Copying exactly, give the lines in the material below from the one with "(381, 163) = (372, 217): none" to the one with "(890, 411) = (430, 487): orange", ends included, and nothing besides.
● ● ● ●
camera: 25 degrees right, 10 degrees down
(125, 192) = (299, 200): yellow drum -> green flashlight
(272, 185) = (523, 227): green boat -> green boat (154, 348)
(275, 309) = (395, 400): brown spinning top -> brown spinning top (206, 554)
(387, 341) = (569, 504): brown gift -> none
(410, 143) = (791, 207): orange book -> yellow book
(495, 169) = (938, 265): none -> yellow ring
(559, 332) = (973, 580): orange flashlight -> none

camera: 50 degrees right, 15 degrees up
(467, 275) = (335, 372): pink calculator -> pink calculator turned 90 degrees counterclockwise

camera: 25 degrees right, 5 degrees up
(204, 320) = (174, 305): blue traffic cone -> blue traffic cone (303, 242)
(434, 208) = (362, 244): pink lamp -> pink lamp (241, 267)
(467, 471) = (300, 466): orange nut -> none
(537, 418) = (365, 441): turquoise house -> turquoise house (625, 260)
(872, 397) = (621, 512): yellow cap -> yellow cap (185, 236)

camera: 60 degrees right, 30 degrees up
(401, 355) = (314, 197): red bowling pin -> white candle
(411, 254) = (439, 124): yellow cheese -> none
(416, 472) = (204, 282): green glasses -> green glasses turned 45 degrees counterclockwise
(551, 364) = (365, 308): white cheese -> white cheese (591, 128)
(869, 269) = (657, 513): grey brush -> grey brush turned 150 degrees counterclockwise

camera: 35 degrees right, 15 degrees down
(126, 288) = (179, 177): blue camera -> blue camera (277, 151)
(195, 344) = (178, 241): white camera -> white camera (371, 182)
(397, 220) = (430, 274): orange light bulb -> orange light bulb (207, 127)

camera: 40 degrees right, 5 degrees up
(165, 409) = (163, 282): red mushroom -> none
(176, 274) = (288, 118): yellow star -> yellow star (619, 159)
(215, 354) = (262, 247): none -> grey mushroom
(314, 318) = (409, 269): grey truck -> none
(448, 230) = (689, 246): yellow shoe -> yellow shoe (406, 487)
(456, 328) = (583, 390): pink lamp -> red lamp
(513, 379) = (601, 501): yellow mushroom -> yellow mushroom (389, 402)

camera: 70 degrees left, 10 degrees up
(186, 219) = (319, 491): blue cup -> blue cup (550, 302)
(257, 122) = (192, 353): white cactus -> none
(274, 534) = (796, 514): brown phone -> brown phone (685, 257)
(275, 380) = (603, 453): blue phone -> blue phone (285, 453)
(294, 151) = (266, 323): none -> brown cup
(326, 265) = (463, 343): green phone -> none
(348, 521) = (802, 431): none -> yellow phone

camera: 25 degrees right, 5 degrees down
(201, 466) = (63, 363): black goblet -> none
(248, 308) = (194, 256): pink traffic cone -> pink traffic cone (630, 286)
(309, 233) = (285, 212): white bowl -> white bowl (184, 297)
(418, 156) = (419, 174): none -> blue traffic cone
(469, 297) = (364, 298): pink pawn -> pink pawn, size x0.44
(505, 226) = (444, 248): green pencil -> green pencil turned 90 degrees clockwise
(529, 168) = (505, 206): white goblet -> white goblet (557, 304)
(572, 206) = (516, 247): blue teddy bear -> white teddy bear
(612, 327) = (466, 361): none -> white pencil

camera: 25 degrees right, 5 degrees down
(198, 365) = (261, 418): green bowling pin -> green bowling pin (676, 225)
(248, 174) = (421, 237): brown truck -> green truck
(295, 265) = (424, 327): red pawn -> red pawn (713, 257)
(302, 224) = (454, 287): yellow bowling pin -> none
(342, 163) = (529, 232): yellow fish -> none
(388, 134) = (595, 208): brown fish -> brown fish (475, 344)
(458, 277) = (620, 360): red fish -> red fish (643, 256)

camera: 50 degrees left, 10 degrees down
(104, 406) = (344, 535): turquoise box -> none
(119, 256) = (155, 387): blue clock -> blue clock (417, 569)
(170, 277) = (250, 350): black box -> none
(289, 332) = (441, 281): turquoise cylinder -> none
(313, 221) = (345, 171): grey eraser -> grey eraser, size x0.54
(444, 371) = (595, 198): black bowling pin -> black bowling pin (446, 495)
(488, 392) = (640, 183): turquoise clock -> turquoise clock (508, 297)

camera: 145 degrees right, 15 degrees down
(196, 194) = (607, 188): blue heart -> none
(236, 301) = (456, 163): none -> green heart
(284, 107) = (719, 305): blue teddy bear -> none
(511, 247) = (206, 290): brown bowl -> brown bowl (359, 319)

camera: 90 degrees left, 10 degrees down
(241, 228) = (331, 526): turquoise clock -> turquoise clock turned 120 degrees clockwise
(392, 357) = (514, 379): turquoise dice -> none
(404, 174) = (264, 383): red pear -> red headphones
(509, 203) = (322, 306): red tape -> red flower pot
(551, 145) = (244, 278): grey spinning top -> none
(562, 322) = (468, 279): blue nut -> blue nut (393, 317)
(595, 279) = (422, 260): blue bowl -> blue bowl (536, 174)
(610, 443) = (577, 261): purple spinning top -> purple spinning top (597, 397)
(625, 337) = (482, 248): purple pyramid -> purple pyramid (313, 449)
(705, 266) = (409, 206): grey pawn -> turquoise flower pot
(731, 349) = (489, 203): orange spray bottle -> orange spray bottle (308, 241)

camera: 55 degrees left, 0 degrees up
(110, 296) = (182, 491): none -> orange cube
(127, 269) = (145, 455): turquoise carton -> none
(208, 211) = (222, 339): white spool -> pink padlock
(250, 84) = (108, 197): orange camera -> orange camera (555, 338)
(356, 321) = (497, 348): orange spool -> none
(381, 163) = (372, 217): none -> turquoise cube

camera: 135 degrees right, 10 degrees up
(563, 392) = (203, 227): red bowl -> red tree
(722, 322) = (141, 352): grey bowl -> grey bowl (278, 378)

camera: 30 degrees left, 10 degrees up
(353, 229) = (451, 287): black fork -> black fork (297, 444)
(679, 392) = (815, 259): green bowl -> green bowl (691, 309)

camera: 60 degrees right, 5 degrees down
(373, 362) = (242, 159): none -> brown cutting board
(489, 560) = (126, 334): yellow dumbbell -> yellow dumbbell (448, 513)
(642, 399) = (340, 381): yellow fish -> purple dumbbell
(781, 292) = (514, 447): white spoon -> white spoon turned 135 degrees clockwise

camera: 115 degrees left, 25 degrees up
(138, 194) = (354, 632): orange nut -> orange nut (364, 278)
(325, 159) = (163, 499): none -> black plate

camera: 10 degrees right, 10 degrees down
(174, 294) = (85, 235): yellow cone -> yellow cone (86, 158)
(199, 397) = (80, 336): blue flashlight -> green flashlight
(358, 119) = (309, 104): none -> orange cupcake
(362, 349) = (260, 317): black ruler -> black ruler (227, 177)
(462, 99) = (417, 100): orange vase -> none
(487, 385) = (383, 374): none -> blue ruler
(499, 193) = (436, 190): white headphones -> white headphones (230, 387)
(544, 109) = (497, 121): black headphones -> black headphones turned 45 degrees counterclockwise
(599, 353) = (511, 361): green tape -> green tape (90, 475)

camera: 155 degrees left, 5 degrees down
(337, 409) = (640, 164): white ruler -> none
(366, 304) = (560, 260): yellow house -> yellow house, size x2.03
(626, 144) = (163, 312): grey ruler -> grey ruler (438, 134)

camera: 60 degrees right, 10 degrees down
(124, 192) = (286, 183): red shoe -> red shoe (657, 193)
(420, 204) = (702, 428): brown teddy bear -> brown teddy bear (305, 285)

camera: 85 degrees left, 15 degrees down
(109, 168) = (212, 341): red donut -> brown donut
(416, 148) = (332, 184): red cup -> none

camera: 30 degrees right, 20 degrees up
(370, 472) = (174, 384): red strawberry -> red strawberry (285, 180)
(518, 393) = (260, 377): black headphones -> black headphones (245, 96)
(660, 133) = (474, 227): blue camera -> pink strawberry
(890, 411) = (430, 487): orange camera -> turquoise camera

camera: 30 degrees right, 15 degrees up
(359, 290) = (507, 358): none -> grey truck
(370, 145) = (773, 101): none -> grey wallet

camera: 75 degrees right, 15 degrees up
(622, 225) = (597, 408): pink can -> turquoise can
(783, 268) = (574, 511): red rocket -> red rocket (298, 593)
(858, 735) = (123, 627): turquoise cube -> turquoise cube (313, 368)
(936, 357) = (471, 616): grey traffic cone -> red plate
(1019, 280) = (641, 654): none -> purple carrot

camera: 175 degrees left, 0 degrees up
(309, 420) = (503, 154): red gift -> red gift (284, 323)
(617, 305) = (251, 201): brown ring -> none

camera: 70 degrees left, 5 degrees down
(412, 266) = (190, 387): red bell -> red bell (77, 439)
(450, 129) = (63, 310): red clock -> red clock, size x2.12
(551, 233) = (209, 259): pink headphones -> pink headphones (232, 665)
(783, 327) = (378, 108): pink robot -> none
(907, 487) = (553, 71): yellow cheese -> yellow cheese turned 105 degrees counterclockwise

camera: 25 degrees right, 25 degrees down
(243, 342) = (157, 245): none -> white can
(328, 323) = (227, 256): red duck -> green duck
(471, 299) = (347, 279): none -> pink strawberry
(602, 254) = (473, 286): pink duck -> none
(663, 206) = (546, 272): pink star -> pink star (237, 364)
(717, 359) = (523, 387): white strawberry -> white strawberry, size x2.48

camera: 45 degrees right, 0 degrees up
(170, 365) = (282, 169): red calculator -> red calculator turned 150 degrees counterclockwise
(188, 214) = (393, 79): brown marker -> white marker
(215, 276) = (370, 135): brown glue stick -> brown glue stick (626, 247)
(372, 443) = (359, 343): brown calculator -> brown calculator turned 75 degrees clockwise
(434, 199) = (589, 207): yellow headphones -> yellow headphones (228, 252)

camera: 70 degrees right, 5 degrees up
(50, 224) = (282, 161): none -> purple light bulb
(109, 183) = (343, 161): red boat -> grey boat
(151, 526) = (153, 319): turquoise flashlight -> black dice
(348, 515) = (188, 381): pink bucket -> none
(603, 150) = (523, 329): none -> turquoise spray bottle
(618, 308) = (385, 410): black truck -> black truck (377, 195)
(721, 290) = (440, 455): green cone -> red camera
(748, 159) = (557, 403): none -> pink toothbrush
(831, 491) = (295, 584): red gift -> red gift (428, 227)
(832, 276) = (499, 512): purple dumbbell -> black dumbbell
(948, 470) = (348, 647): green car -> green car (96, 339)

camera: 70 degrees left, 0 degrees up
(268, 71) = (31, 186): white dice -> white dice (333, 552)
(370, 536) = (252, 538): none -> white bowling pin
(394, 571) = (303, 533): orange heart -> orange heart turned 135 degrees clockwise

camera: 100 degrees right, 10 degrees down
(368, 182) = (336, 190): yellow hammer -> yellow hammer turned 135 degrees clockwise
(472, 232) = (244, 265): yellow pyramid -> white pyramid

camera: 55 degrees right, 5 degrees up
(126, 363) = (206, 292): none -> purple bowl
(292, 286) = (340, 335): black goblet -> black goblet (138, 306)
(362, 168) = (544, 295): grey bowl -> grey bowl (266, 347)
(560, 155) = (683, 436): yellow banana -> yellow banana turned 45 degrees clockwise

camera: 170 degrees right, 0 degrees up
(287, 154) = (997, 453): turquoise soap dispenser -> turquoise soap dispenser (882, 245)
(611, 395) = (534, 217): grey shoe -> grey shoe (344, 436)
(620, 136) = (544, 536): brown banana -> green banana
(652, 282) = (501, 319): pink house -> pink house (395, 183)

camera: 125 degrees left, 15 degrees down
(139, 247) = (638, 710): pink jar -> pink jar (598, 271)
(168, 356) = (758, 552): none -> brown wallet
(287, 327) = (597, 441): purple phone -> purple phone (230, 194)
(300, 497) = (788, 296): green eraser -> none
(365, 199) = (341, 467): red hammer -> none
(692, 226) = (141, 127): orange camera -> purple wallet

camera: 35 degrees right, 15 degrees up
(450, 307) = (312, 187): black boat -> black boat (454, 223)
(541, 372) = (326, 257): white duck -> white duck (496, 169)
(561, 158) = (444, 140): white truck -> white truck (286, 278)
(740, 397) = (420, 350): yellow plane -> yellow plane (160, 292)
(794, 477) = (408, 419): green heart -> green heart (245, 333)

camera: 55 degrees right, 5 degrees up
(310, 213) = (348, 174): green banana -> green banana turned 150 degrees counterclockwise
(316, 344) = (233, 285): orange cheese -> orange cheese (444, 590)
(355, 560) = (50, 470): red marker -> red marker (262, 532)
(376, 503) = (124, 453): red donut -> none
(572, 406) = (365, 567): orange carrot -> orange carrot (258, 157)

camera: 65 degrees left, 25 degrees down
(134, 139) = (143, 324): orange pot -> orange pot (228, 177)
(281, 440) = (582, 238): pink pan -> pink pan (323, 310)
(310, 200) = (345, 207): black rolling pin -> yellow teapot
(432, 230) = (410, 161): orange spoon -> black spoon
● ● ● ●
▶ _Result for this task_
(381, 163) = (372, 217): none -> turquoise cube

camera: 135 degrees right, 10 degrees up
(563, 392) = (203, 227): red bowl -> red tree
(722, 322) = (141, 352): grey bowl -> grey bowl (278, 378)

camera: 30 degrees left, 10 degrees up
(353, 229) = (451, 287): black fork -> black fork (297, 444)
(679, 392) = (815, 259): green bowl -> green bowl (691, 309)

camera: 60 degrees right, 5 degrees down
(373, 362) = (242, 159): none -> brown cutting board
(489, 560) = (126, 334): yellow dumbbell -> yellow dumbbell (448, 513)
(642, 399) = (340, 381): yellow fish -> purple dumbbell
(781, 292) = (514, 447): white spoon -> white spoon turned 135 degrees clockwise

camera: 115 degrees left, 25 degrees up
(138, 194) = (354, 632): orange nut -> orange nut (364, 278)
(325, 159) = (163, 499): none -> black plate

camera: 10 degrees right, 10 degrees down
(174, 294) = (85, 235): yellow cone -> yellow cone (86, 158)
(199, 397) = (80, 336): blue flashlight -> green flashlight
(358, 119) = (309, 104): none -> orange cupcake
(362, 349) = (260, 317): black ruler -> black ruler (227, 177)
(462, 99) = (417, 100): orange vase -> none
(487, 385) = (383, 374): none -> blue ruler
(499, 193) = (436, 190): white headphones -> white headphones (230, 387)
(544, 109) = (497, 121): black headphones -> black headphones turned 45 degrees counterclockwise
(599, 353) = (511, 361): green tape -> green tape (90, 475)

camera: 155 degrees left, 5 degrees down
(337, 409) = (640, 164): white ruler -> none
(366, 304) = (560, 260): yellow house -> yellow house, size x2.03
(626, 144) = (163, 312): grey ruler -> grey ruler (438, 134)

camera: 60 degrees right, 10 degrees down
(124, 192) = (286, 183): red shoe -> red shoe (657, 193)
(420, 204) = (702, 428): brown teddy bear -> brown teddy bear (305, 285)

camera: 85 degrees left, 15 degrees down
(109, 168) = (212, 341): red donut -> brown donut
(416, 148) = (332, 184): red cup -> none

camera: 30 degrees right, 20 degrees up
(370, 472) = (174, 384): red strawberry -> red strawberry (285, 180)
(518, 393) = (260, 377): black headphones -> black headphones (245, 96)
(660, 133) = (474, 227): blue camera -> pink strawberry
(890, 411) = (430, 487): orange camera -> turquoise camera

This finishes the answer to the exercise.